◆ DIRECTIONS
Reproduce verbatim the lines of the material below, starting at the line with "PIR1 pin OUT: D4 -> D3" and ending at the line with "SOIL: FC-28 -> YL-69", both inclusive; skip the rest.

◆ RECORDS FOR PROCESSING
==*==

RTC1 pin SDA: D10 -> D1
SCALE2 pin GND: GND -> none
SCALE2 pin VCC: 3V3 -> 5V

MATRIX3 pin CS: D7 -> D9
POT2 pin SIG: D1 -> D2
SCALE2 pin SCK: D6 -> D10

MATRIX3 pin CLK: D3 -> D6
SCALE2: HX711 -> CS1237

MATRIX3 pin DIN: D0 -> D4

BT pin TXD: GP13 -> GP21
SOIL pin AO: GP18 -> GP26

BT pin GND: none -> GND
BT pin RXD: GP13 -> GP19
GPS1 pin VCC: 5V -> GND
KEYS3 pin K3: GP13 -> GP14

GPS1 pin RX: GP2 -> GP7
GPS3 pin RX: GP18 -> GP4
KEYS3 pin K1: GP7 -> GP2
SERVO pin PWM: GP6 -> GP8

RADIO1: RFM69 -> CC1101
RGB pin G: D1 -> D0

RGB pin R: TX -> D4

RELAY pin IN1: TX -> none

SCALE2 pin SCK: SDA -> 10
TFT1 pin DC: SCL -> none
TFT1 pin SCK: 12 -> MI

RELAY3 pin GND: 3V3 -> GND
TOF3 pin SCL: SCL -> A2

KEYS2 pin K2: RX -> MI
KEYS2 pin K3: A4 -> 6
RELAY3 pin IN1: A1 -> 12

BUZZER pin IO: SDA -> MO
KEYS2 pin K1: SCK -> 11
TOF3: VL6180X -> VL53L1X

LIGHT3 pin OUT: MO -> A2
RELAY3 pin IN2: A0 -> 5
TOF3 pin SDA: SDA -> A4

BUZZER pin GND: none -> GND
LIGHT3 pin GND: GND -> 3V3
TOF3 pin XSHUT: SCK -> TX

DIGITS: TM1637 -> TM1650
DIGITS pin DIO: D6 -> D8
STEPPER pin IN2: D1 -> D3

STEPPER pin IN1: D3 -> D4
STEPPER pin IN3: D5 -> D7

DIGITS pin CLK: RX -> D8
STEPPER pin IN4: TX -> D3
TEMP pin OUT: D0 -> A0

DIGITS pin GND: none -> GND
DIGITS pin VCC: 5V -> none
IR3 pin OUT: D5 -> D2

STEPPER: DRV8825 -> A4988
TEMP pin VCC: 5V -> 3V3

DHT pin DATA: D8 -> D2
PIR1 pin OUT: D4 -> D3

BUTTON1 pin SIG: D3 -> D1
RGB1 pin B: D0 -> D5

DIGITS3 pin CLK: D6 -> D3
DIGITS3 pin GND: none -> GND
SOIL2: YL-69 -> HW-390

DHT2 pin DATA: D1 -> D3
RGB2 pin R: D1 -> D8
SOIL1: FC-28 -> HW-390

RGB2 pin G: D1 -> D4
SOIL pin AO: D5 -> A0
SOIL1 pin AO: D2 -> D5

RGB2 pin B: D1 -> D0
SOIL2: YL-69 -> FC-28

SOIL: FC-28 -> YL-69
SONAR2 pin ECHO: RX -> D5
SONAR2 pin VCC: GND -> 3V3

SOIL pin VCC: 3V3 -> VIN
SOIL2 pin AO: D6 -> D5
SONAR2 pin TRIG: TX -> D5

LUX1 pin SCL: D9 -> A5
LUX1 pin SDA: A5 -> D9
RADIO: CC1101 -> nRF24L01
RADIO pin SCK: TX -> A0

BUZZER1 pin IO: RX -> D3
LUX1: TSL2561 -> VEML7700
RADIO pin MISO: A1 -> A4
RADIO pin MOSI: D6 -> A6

==*==

◆ EXERCISE RESPONSE
PIR1 pin OUT: D4 -> D3

BUTTON1 pin SIG: D3 -> D1
RGB1 pin B: D0 -> D5

DIGITS3 pin CLK: D6 -> D3
DIGITS3 pin GND: none -> GND
SOIL2: YL-69 -> HW-390

DHT2 pin DATA: D1 -> D3
RGB2 pin R: D1 -> D8
SOIL1: FC-28 -> HW-390

RGB2 pin G: D1 -> D4
SOIL pin AO: D5 -> A0
SOIL1 pin AO: D2 -> D5

RGB2 pin B: D1 -> D0
SOIL2: YL-69 -> FC-28

SOIL: FC-28 -> YL-69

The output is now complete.